» What is required: Please retype the entries below word for word, passing over every picture.

________________

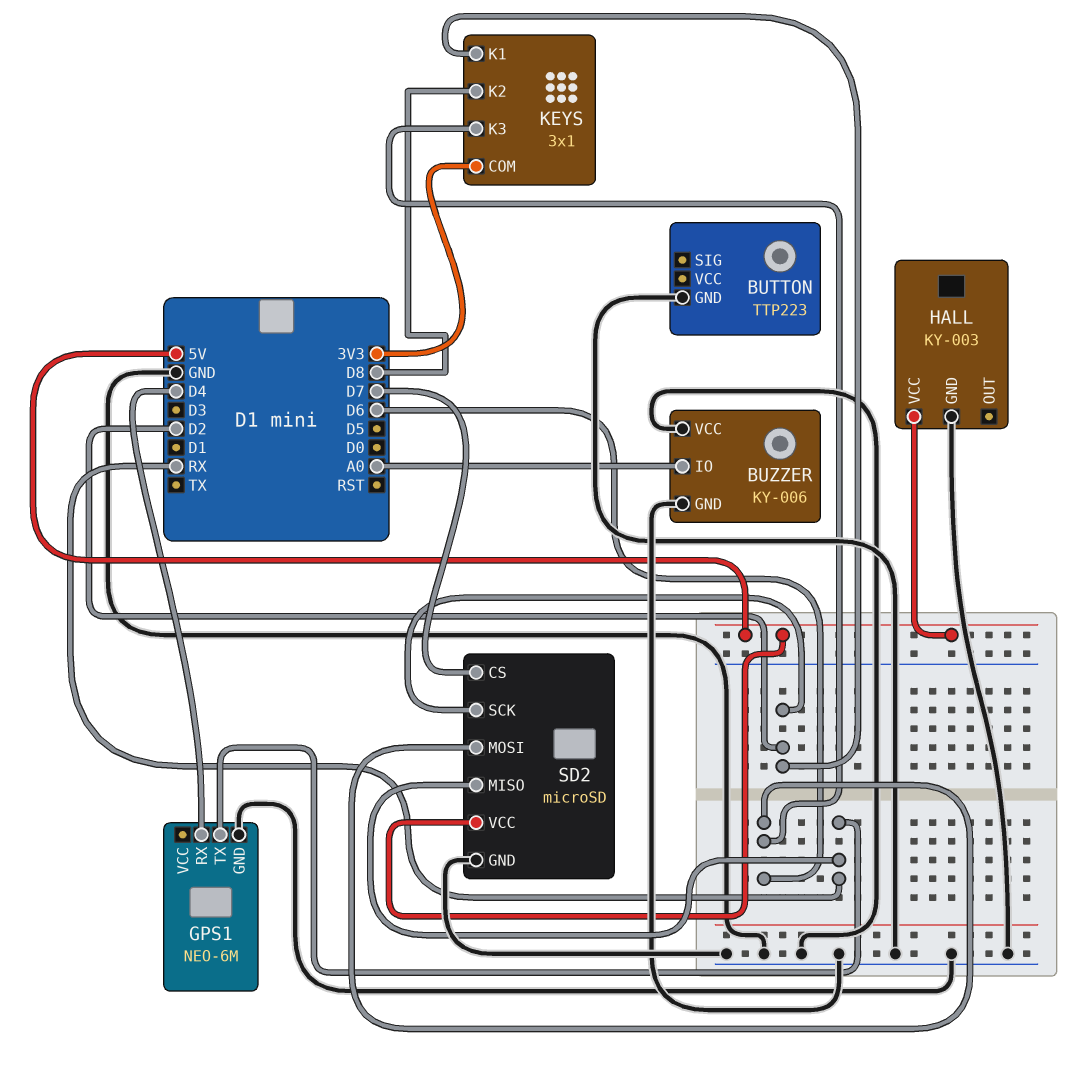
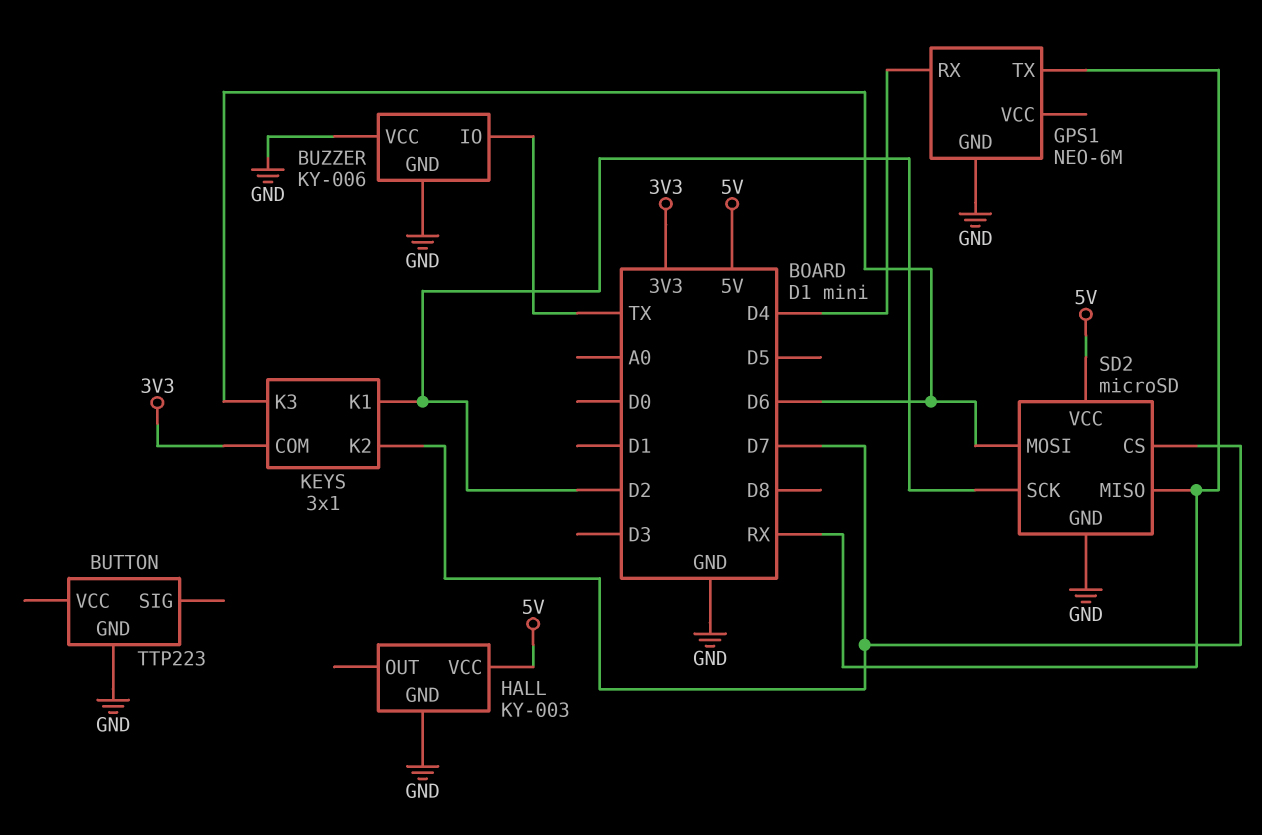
BUZZER pin IO: A0 -> TX
KEYS pin K2: D8 -> D7

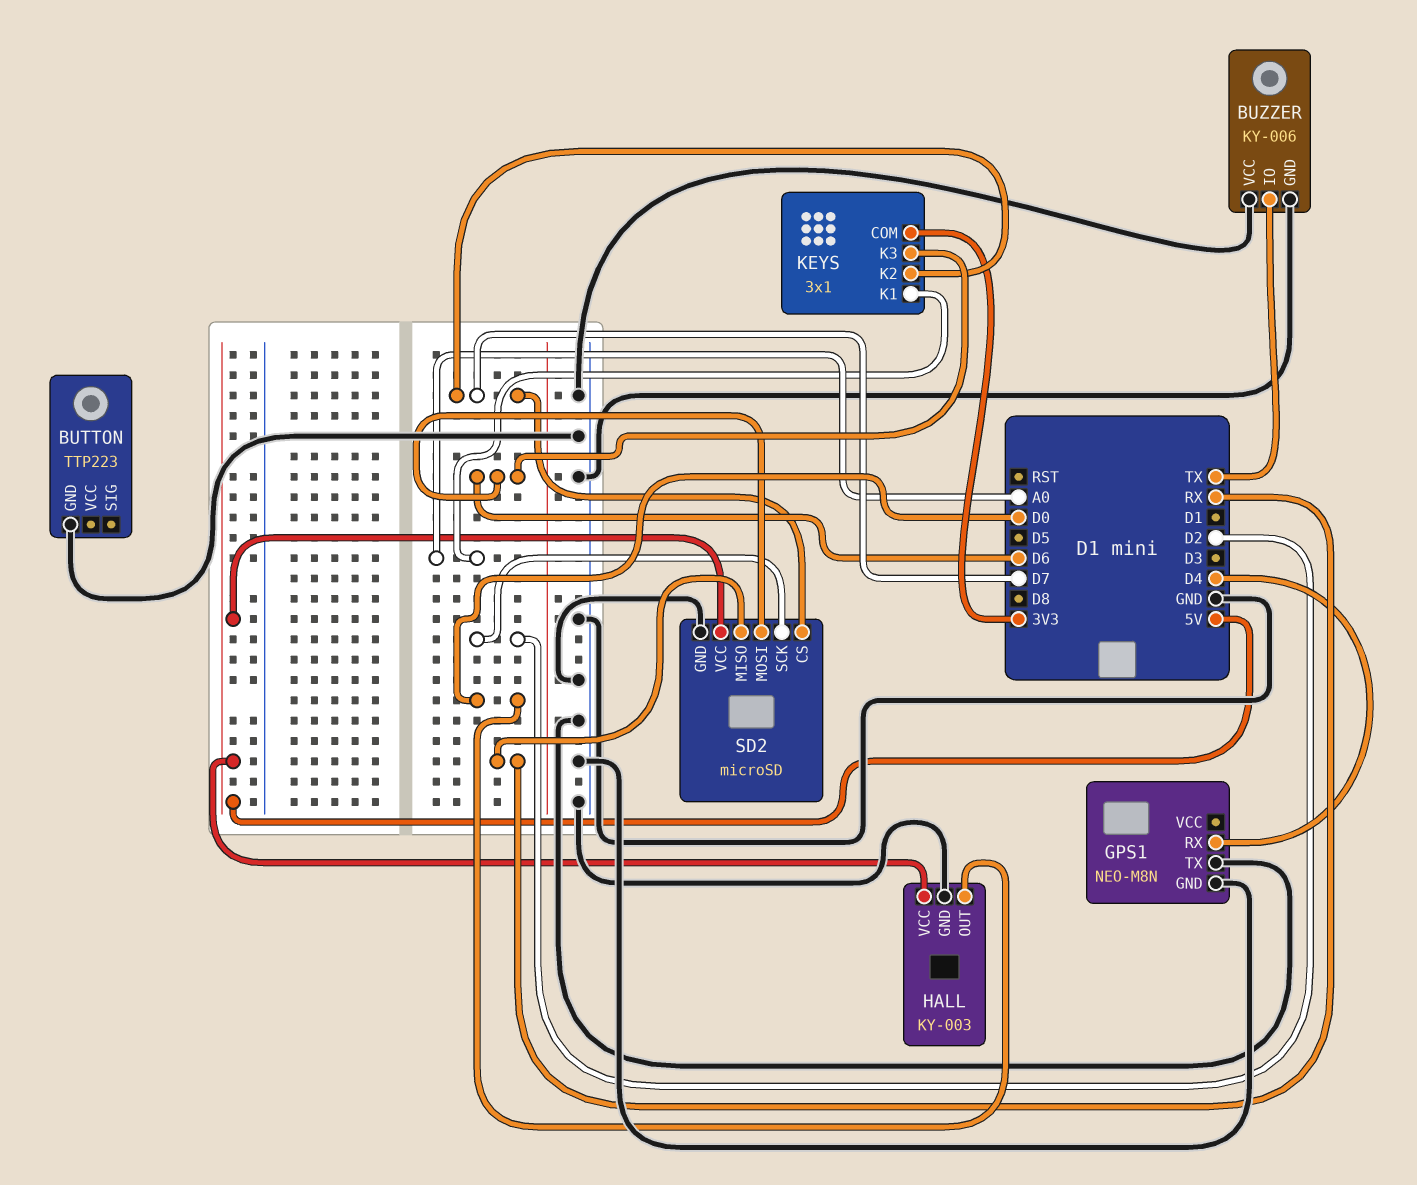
GPS1: NEO-6M -> NEO-M8N
GPS1 pin TX: RX -> GND
HALL pin OUT: none -> D0
KEYS pin K1: D2 -> A0

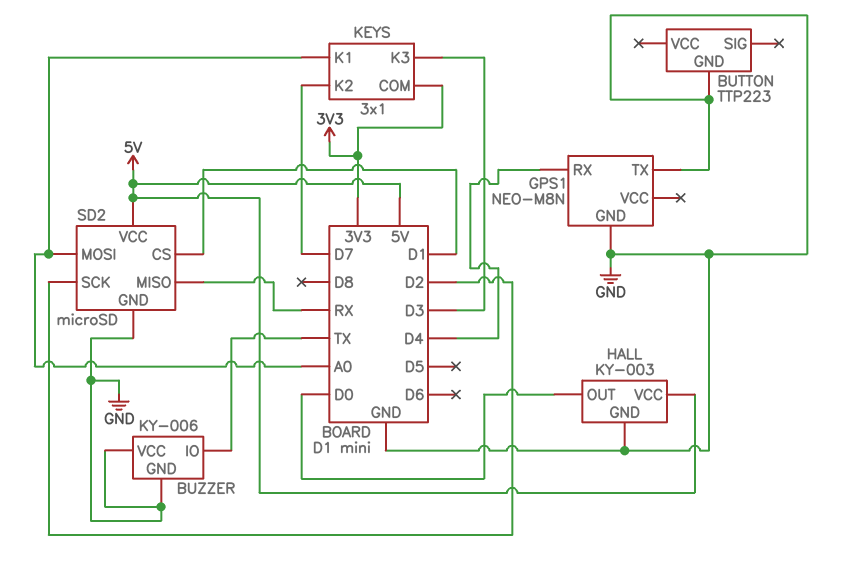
KEYS pin K3: D6 -> D3
SD2 pin CS: D7 -> D1
SD2 pin MOSI: D6 -> A0

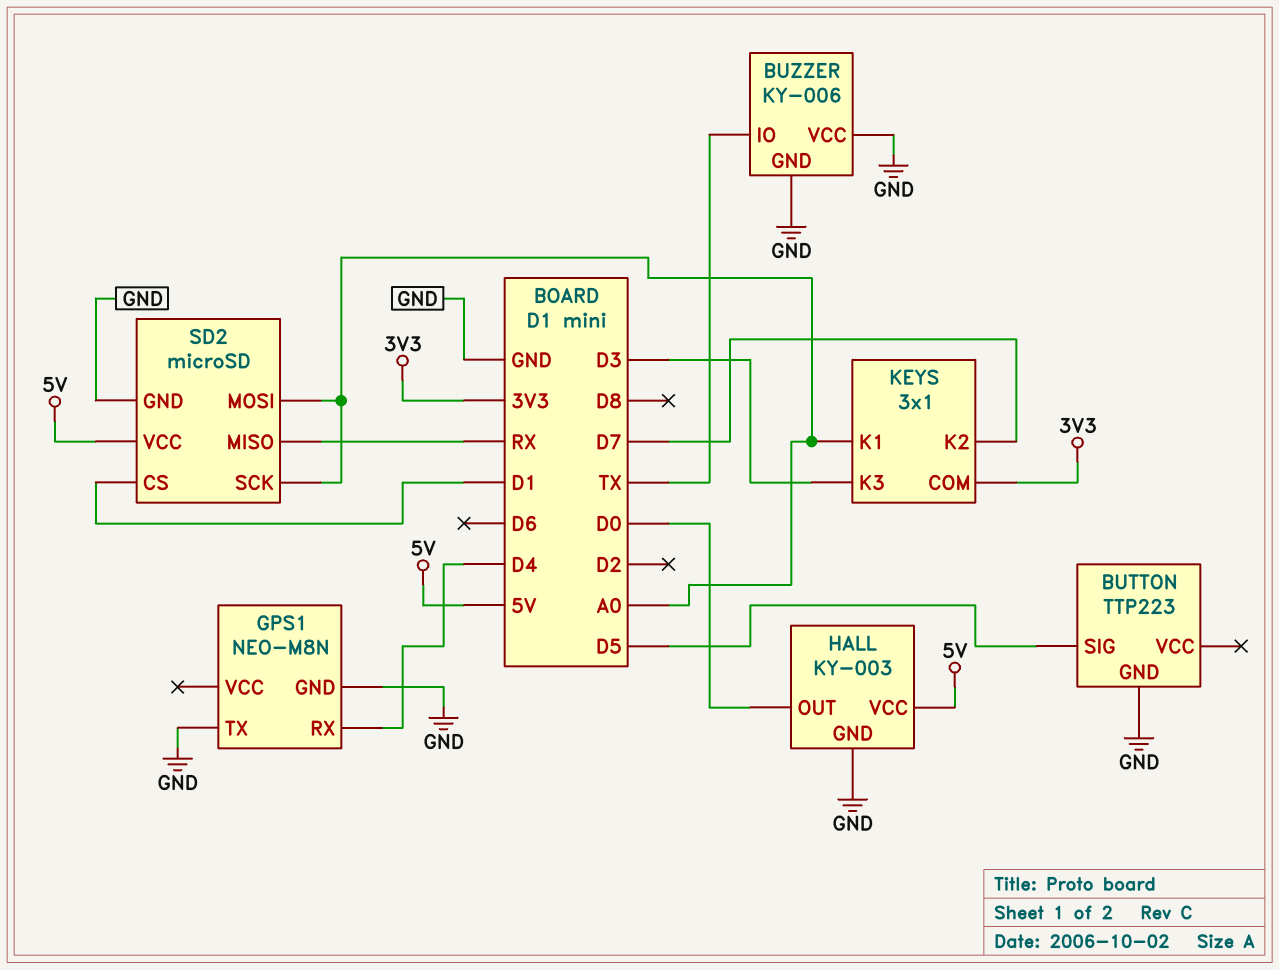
BUTTON pin SIG: none -> D5
SD2 pin SCK: D2 -> A0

________________

» Answer to the problem:
BUZZER pin IO: A0 -> TX
KEYS pin K2: D8 -> D7

GPS1: NEO-6M -> NEO-M8N
GPS1 pin TX: RX -> GND
HALL pin OUT: none -> D0
KEYS pin K1: D2 -> A0

KEYS pin K3: D6 -> D3
SD2 pin CS: D7 -> D1
SD2 pin MOSI: D6 -> A0

BUTTON pin SIG: none -> D5
SD2 pin SCK: D2 -> A0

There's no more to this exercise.